» WHAT TO DO
All of the data should be repeated exactly; pictures are not part of the copy.

======== DATA TO PROCESS ========

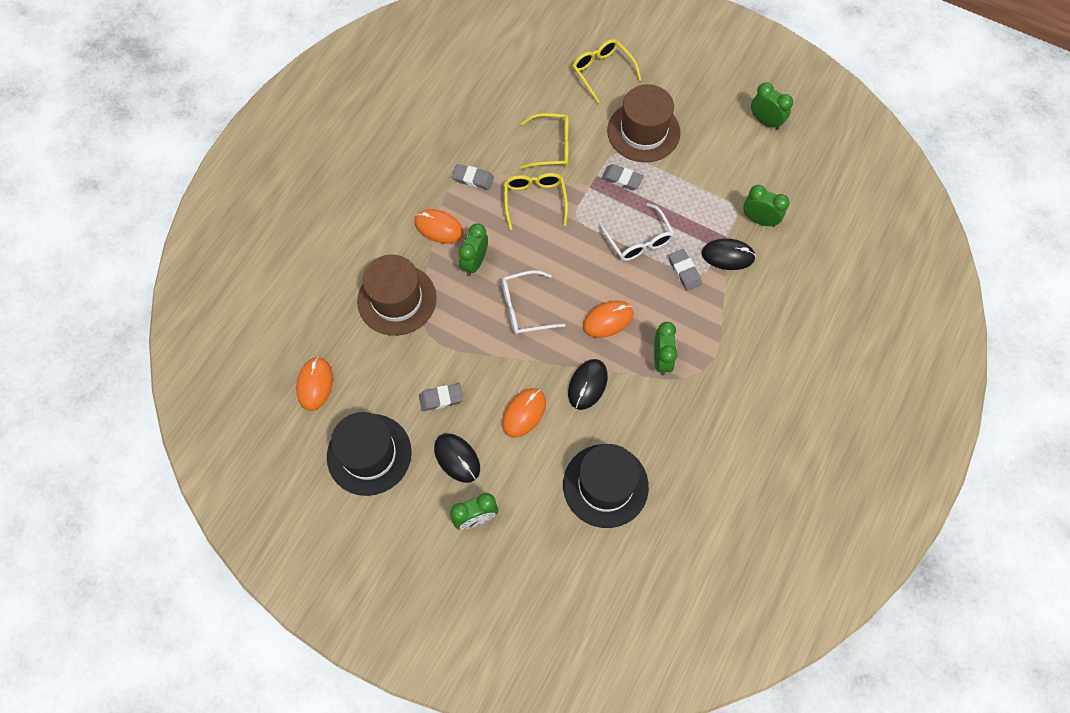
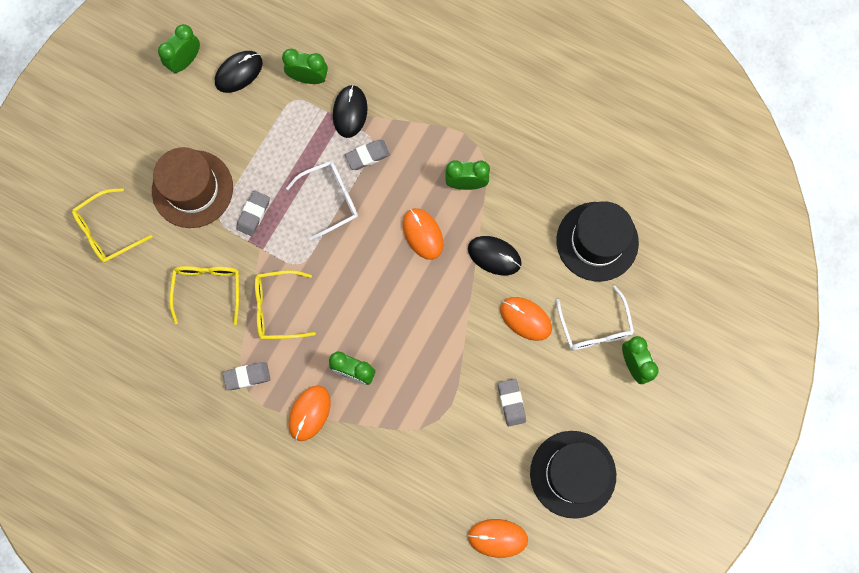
camera: 90 degrees left, 10 degrees up
(397, 299) = (398, 455): brown hat -> none
(457, 458) = (574, 384): black mouse -> black mouse (239, 72)
(473, 179) = (247, 376): grey eraser -> grey eraser turned 60 degrees clockwise
(524, 308) = (409, 318): white glasses -> white glasses (595, 327)
(759, 220) = (308, 78): green clock -> green clock turned 75 degrees clockwise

========

» REPLY
camera: 90 degrees left, 10 degrees up
(397, 299) = (398, 455): brown hat -> none
(457, 458) = (574, 384): black mouse -> black mouse (239, 72)
(473, 179) = (247, 376): grey eraser -> grey eraser turned 60 degrees clockwise
(524, 308) = (409, 318): white glasses -> white glasses (595, 327)
(759, 220) = (308, 78): green clock -> green clock turned 75 degrees clockwise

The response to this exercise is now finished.